WHAT YOU ARE ASKED TO DO - Reproduce the following records exactly from the line containing "(324, 137) = (418, 284): none -> white gift" onward, ending with the last line and including it.

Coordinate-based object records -
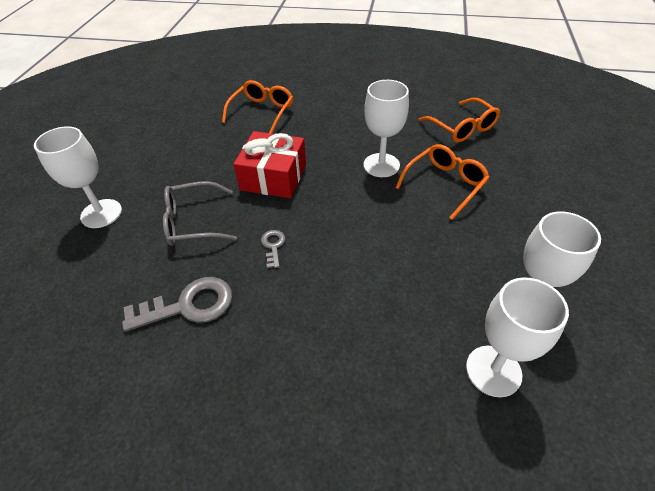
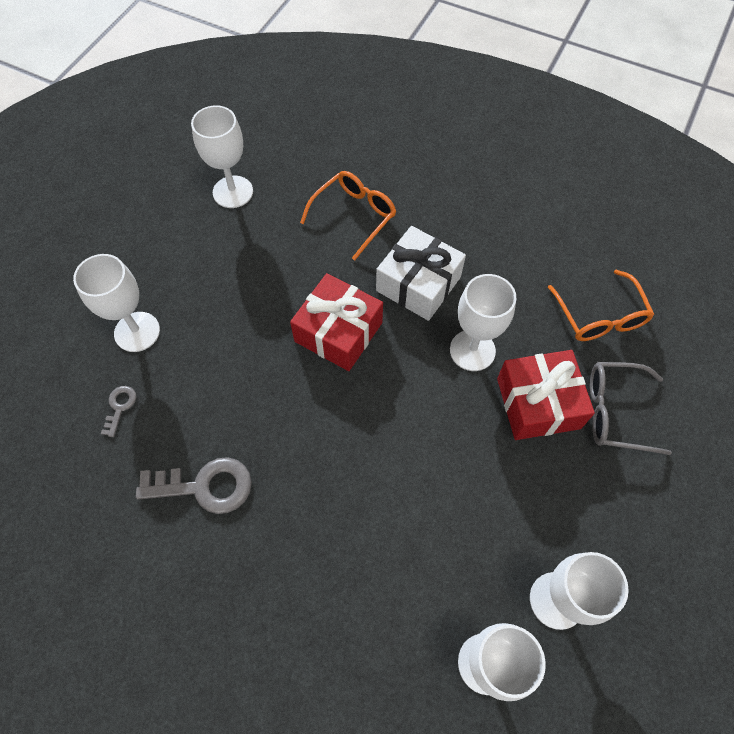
camera: 15 degrees right, 15 degrees up
(164, 117) = (233, 192): none -> white goblet
(193, 222) = (232, 374): grey glasses -> grey glasses (615, 412)
(273, 246) = (310, 435): grey key -> grey key (120, 407)
(324, 137) = (418, 284): none -> white gift
(445, 184) = (538, 403): orange glasses -> red gift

RESPONSE BELOW -
(324, 137) = (418, 284): none -> white gift
(445, 184) = (538, 403): orange glasses -> red gift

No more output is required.